(Stored entries)
- Opening Delimiter -
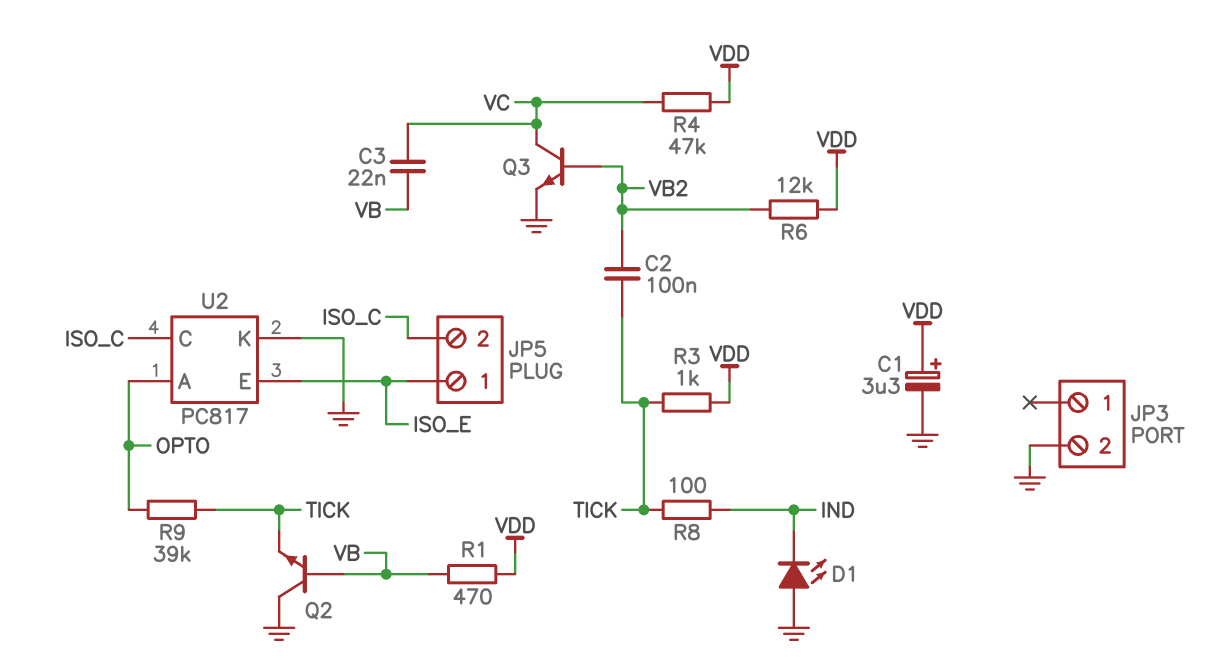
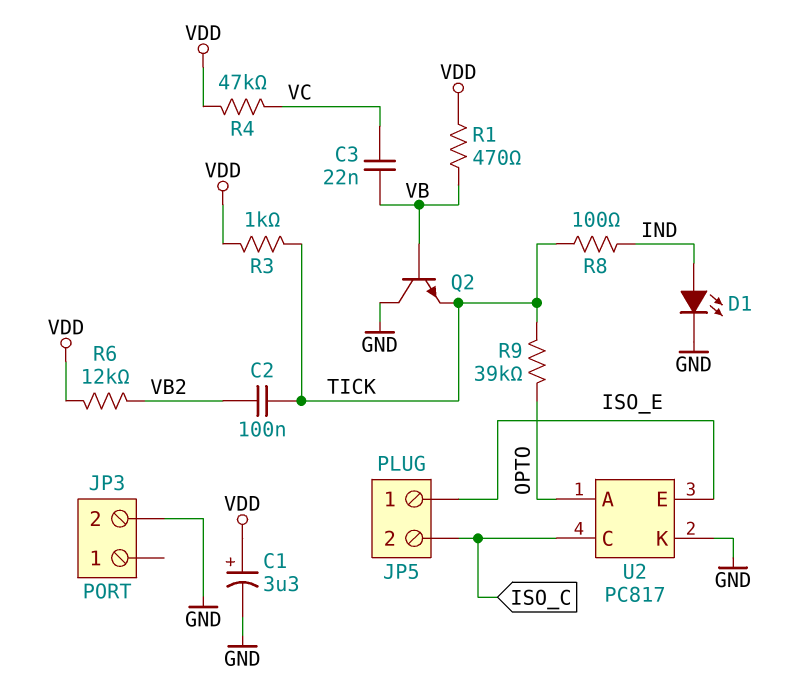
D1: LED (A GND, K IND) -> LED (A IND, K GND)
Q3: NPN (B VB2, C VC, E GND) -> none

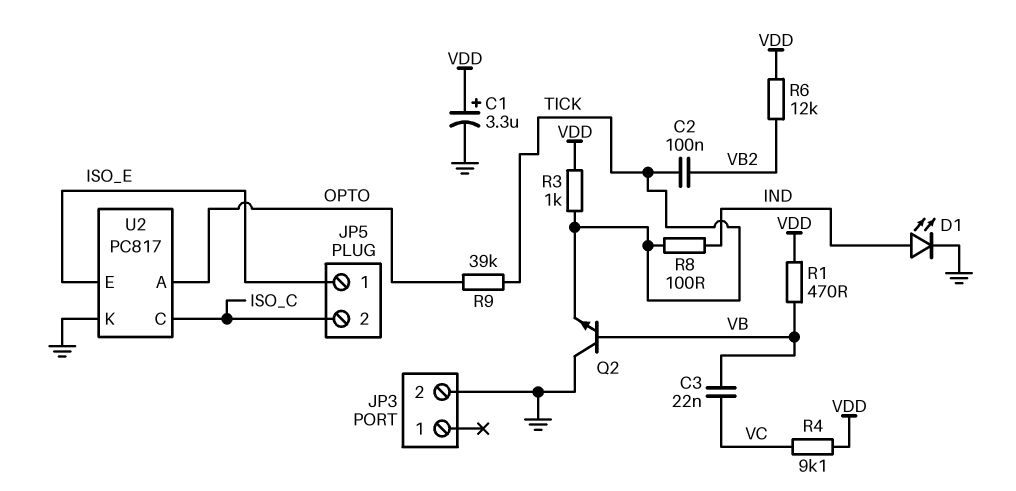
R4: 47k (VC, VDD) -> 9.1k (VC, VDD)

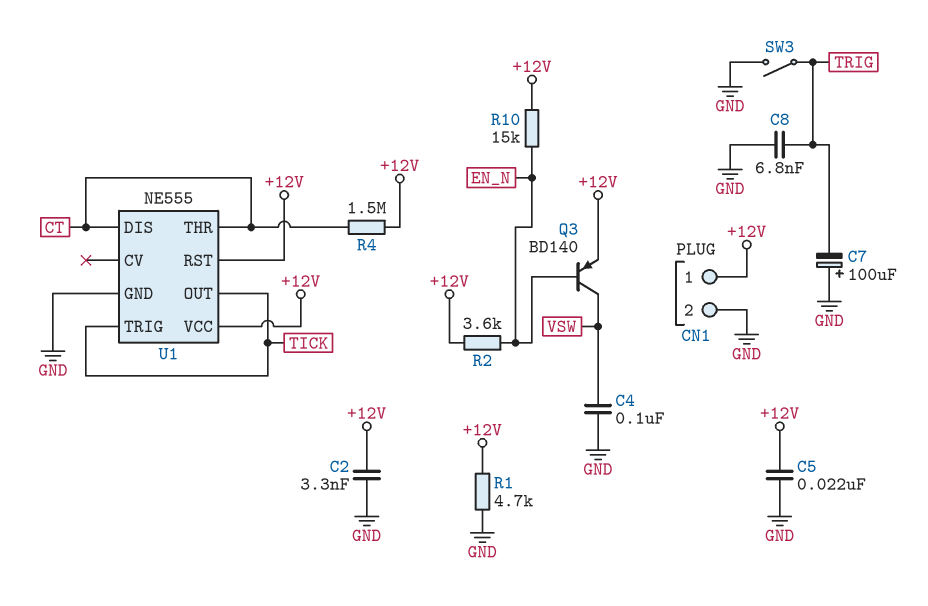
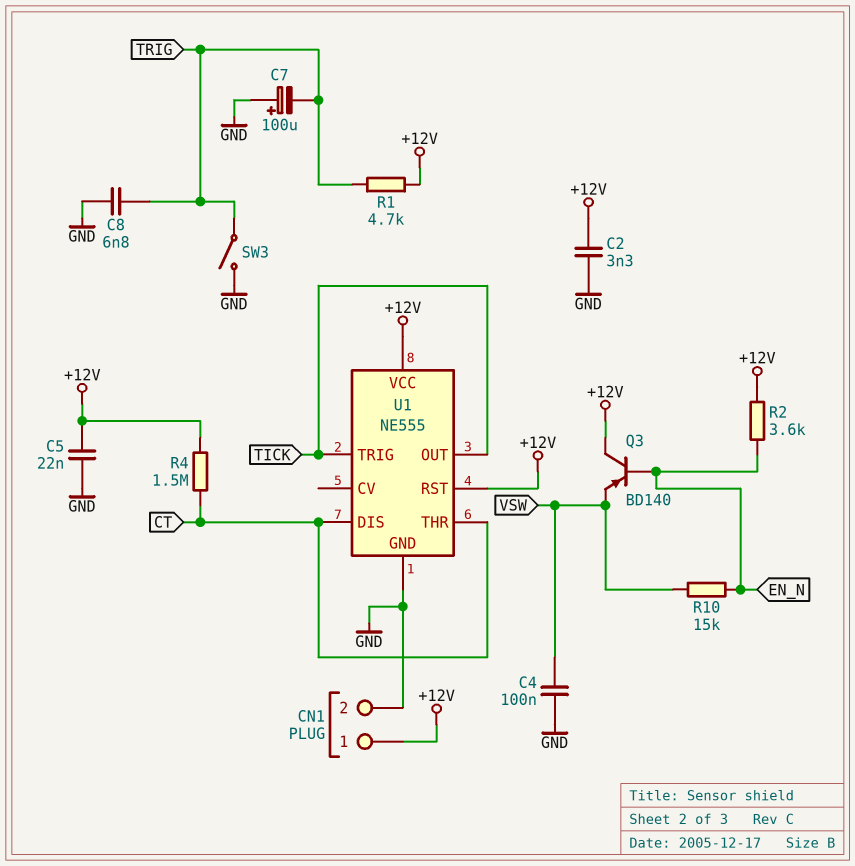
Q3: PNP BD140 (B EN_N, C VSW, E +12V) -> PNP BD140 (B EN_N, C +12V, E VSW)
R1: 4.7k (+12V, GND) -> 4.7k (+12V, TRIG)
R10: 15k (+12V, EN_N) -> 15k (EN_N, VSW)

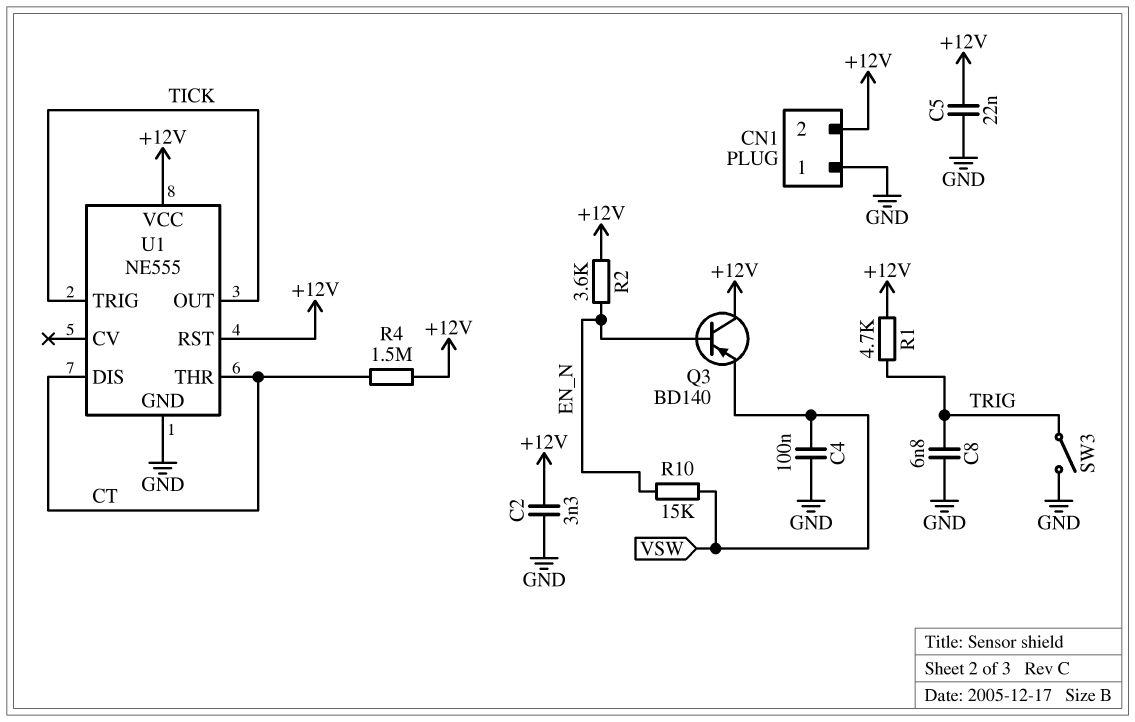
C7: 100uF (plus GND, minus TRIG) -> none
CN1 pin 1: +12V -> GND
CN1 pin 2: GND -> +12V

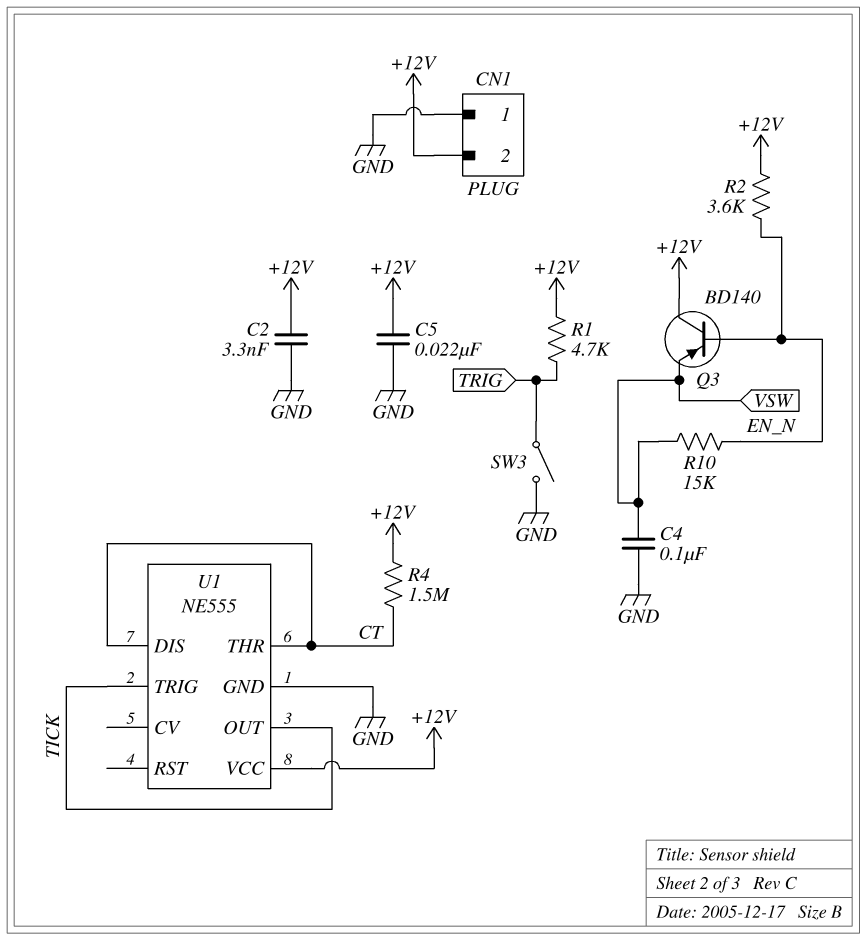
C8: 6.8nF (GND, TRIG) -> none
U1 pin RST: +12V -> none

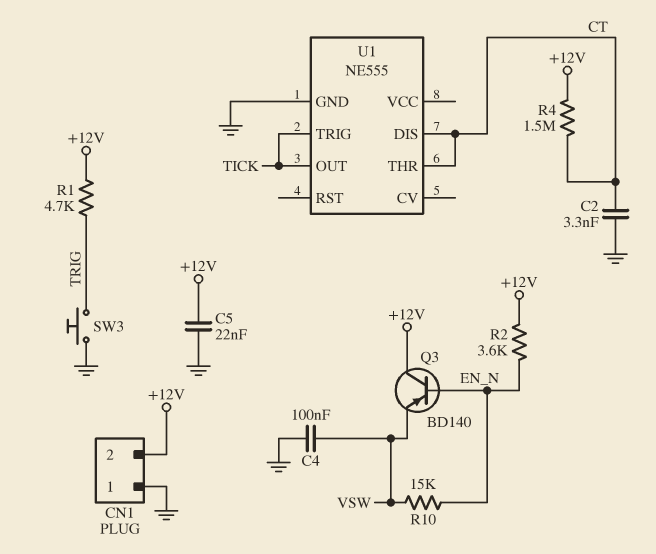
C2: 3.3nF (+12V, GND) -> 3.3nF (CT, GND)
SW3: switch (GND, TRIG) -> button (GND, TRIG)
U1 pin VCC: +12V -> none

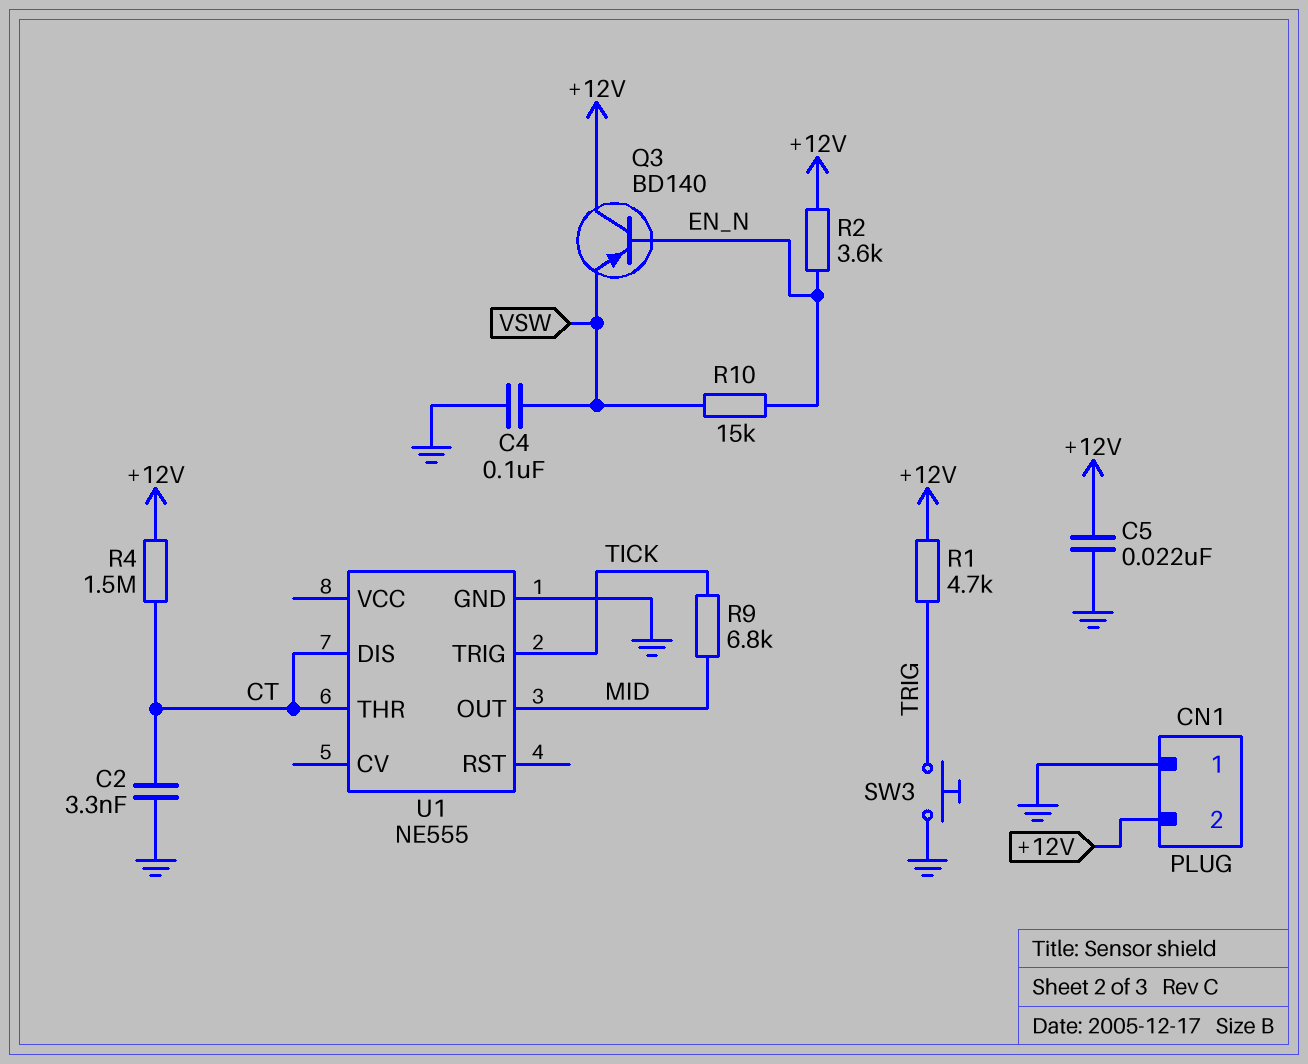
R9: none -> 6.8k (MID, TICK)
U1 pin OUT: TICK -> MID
- Closing Delimiter -
WHAT YOU WILL DO: Look for the line that contains "C8: 6.8nF (GND, TRIG) -> none", then please copy it and the rest of the lines through the end of the data, pictures excluded.

REPLY:
C8: 6.8nF (GND, TRIG) -> none
U1 pin RST: +12V -> none

C2: 3.3nF (+12V, GND) -> 3.3nF (CT, GND)
SW3: switch (GND, TRIG) -> button (GND, TRIG)
U1 pin VCC: +12V -> none

R9: none -> 6.8k (MID, TICK)
U1 pin OUT: TICK -> MID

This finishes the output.